What you need to do: Output the records that follow, keeping every line exactly as it is.

Source information:

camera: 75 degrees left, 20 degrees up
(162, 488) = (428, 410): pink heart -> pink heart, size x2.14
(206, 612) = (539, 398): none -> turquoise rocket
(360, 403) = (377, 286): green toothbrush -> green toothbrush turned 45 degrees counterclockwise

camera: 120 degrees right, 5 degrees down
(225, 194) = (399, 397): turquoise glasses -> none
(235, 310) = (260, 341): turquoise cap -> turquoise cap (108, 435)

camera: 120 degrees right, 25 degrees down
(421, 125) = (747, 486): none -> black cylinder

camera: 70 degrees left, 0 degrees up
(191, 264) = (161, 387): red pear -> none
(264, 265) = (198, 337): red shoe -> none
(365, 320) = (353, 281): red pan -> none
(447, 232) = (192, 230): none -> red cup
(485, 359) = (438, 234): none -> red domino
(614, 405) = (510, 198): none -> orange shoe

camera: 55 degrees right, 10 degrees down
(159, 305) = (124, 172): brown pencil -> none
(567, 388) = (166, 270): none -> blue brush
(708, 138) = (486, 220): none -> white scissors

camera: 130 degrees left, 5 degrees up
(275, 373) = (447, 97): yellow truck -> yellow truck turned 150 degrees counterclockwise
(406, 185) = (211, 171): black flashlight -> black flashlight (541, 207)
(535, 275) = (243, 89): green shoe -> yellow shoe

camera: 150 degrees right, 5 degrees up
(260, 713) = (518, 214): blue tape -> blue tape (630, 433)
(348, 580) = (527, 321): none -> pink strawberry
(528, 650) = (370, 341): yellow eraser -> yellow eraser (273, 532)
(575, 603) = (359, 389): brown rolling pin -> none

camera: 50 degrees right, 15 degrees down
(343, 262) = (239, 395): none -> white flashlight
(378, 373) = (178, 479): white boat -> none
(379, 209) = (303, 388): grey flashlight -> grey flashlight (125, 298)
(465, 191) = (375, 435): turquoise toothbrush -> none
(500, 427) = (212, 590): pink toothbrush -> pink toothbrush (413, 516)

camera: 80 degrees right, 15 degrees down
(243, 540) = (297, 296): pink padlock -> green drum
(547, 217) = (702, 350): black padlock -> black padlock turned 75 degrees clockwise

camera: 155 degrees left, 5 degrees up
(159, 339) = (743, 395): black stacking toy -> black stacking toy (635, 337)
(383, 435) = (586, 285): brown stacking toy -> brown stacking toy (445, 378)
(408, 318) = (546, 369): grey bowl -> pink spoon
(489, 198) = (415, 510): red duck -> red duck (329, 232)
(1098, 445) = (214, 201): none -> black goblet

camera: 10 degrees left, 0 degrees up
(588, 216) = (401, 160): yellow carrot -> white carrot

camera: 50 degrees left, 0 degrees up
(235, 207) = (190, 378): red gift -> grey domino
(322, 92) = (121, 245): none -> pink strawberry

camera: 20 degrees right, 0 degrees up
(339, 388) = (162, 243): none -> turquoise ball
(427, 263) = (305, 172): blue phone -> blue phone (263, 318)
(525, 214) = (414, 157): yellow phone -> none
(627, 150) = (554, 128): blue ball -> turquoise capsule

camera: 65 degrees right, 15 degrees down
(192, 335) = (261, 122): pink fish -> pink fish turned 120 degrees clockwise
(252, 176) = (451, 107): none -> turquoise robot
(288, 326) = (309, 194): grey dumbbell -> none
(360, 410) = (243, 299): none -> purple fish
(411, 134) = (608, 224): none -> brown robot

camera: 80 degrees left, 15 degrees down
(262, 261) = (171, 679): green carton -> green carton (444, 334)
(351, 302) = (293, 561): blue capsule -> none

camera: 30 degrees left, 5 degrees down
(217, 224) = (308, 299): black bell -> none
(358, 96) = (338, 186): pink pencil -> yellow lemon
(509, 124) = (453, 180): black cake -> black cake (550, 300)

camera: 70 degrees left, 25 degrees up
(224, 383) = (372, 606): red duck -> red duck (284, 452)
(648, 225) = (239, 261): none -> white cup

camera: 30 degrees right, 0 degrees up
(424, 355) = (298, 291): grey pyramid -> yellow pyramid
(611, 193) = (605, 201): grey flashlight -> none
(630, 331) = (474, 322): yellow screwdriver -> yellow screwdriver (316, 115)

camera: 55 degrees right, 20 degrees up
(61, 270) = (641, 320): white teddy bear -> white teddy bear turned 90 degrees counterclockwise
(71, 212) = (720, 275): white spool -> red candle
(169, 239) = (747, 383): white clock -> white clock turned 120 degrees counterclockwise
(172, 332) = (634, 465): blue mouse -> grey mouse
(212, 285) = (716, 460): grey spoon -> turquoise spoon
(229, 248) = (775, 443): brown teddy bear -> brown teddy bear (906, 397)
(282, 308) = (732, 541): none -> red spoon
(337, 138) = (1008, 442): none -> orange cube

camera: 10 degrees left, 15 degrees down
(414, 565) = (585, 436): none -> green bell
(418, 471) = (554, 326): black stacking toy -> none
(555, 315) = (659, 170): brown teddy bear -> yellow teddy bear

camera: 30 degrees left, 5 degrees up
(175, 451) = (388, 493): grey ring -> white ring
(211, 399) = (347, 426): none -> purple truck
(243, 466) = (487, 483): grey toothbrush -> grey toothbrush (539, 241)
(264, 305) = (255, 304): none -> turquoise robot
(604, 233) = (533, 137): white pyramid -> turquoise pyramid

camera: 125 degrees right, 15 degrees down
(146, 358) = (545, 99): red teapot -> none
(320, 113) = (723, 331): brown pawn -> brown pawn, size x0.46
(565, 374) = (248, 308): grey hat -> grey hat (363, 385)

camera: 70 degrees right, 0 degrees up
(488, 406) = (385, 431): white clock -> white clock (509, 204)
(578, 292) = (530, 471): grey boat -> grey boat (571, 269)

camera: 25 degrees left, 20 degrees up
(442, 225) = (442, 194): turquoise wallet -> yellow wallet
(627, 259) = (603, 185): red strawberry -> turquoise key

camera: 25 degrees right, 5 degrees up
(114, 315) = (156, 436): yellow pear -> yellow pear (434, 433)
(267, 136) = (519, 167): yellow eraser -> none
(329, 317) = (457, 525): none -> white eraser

Task response:
camera: 75 degrees left, 20 degrees up
(162, 488) = (428, 410): pink heart -> pink heart, size x2.14
(206, 612) = (539, 398): none -> turquoise rocket
(360, 403) = (377, 286): green toothbrush -> green toothbrush turned 45 degrees counterclockwise

camera: 120 degrees right, 5 degrees down
(225, 194) = (399, 397): turquoise glasses -> none
(235, 310) = (260, 341): turquoise cap -> turquoise cap (108, 435)

camera: 120 degrees right, 25 degrees down
(421, 125) = (747, 486): none -> black cylinder

camera: 70 degrees left, 0 degrees up
(191, 264) = (161, 387): red pear -> none
(264, 265) = (198, 337): red shoe -> none
(365, 320) = (353, 281): red pan -> none
(447, 232) = (192, 230): none -> red cup
(485, 359) = (438, 234): none -> red domino
(614, 405) = (510, 198): none -> orange shoe

camera: 55 degrees right, 10 degrees down
(159, 305) = (124, 172): brown pencil -> none
(567, 388) = (166, 270): none -> blue brush
(708, 138) = (486, 220): none -> white scissors

camera: 130 degrees left, 5 degrees up
(275, 373) = (447, 97): yellow truck -> yellow truck turned 150 degrees counterclockwise
(406, 185) = (211, 171): black flashlight -> black flashlight (541, 207)
(535, 275) = (243, 89): green shoe -> yellow shoe

camera: 150 degrees right, 5 degrees up
(260, 713) = (518, 214): blue tape -> blue tape (630, 433)
(348, 580) = (527, 321): none -> pink strawberry
(528, 650) = (370, 341): yellow eraser -> yellow eraser (273, 532)
(575, 603) = (359, 389): brown rolling pin -> none

camera: 50 degrees right, 15 degrees down
(343, 262) = (239, 395): none -> white flashlight
(378, 373) = (178, 479): white boat -> none
(379, 209) = (303, 388): grey flashlight -> grey flashlight (125, 298)
(465, 191) = (375, 435): turquoise toothbrush -> none
(500, 427) = (212, 590): pink toothbrush -> pink toothbrush (413, 516)

camera: 80 degrees right, 15 degrees down
(243, 540) = (297, 296): pink padlock -> green drum
(547, 217) = (702, 350): black padlock -> black padlock turned 75 degrees clockwise

camera: 155 degrees left, 5 degrees up
(159, 339) = (743, 395): black stacking toy -> black stacking toy (635, 337)
(383, 435) = (586, 285): brown stacking toy -> brown stacking toy (445, 378)
(408, 318) = (546, 369): grey bowl -> pink spoon
(489, 198) = (415, 510): red duck -> red duck (329, 232)
(1098, 445) = (214, 201): none -> black goblet

camera: 10 degrees left, 0 degrees up
(588, 216) = (401, 160): yellow carrot -> white carrot

camera: 50 degrees left, 0 degrees up
(235, 207) = (190, 378): red gift -> grey domino
(322, 92) = (121, 245): none -> pink strawberry

camera: 20 degrees right, 0 degrees up
(339, 388) = (162, 243): none -> turquoise ball
(427, 263) = (305, 172): blue phone -> blue phone (263, 318)
(525, 214) = (414, 157): yellow phone -> none
(627, 150) = (554, 128): blue ball -> turquoise capsule

camera: 65 degrees right, 15 degrees down
(192, 335) = (261, 122): pink fish -> pink fish turned 120 degrees clockwise
(252, 176) = (451, 107): none -> turquoise robot
(288, 326) = (309, 194): grey dumbbell -> none
(360, 410) = (243, 299): none -> purple fish
(411, 134) = (608, 224): none -> brown robot

camera: 80 degrees left, 15 degrees down
(262, 261) = (171, 679): green carton -> green carton (444, 334)
(351, 302) = (293, 561): blue capsule -> none

camera: 30 degrees left, 5 degrees down
(217, 224) = (308, 299): black bell -> none
(358, 96) = (338, 186): pink pencil -> yellow lemon
(509, 124) = (453, 180): black cake -> black cake (550, 300)

camera: 70 degrees left, 25 degrees up
(224, 383) = (372, 606): red duck -> red duck (284, 452)
(648, 225) = (239, 261): none -> white cup

camera: 30 degrees right, 0 degrees up
(424, 355) = (298, 291): grey pyramid -> yellow pyramid
(611, 193) = (605, 201): grey flashlight -> none
(630, 331) = (474, 322): yellow screwdriver -> yellow screwdriver (316, 115)

camera: 55 degrees right, 20 degrees up
(61, 270) = (641, 320): white teddy bear -> white teddy bear turned 90 degrees counterclockwise
(71, 212) = (720, 275): white spool -> red candle
(169, 239) = (747, 383): white clock -> white clock turned 120 degrees counterclockwise
(172, 332) = (634, 465): blue mouse -> grey mouse
(212, 285) = (716, 460): grey spoon -> turquoise spoon
(229, 248) = (775, 443): brown teddy bear -> brown teddy bear (906, 397)
(282, 308) = (732, 541): none -> red spoon
(337, 138) = (1008, 442): none -> orange cube

camera: 10 degrees left, 15 degrees down
(414, 565) = (585, 436): none -> green bell
(418, 471) = (554, 326): black stacking toy -> none
(555, 315) = (659, 170): brown teddy bear -> yellow teddy bear

camera: 30 degrees left, 5 degrees up
(175, 451) = (388, 493): grey ring -> white ring
(211, 399) = (347, 426): none -> purple truck
(243, 466) = (487, 483): grey toothbrush -> grey toothbrush (539, 241)
(264, 305) = (255, 304): none -> turquoise robot
(604, 233) = (533, 137): white pyramid -> turquoise pyramid

camera: 125 degrees right, 15 degrees down
(146, 358) = (545, 99): red teapot -> none
(320, 113) = (723, 331): brown pawn -> brown pawn, size x0.46
(565, 374) = (248, 308): grey hat -> grey hat (363, 385)

camera: 70 degrees right, 0 degrees up
(488, 406) = (385, 431): white clock -> white clock (509, 204)
(578, 292) = (530, 471): grey boat -> grey boat (571, 269)

camera: 25 degrees left, 20 degrees up
(442, 225) = (442, 194): turquoise wallet -> yellow wallet
(627, 259) = (603, 185): red strawberry -> turquoise key

camera: 25 degrees right, 5 degrees up
(114, 315) = (156, 436): yellow pear -> yellow pear (434, 433)
(267, 136) = (519, 167): yellow eraser -> none
(329, 317) = (457, 525): none -> white eraser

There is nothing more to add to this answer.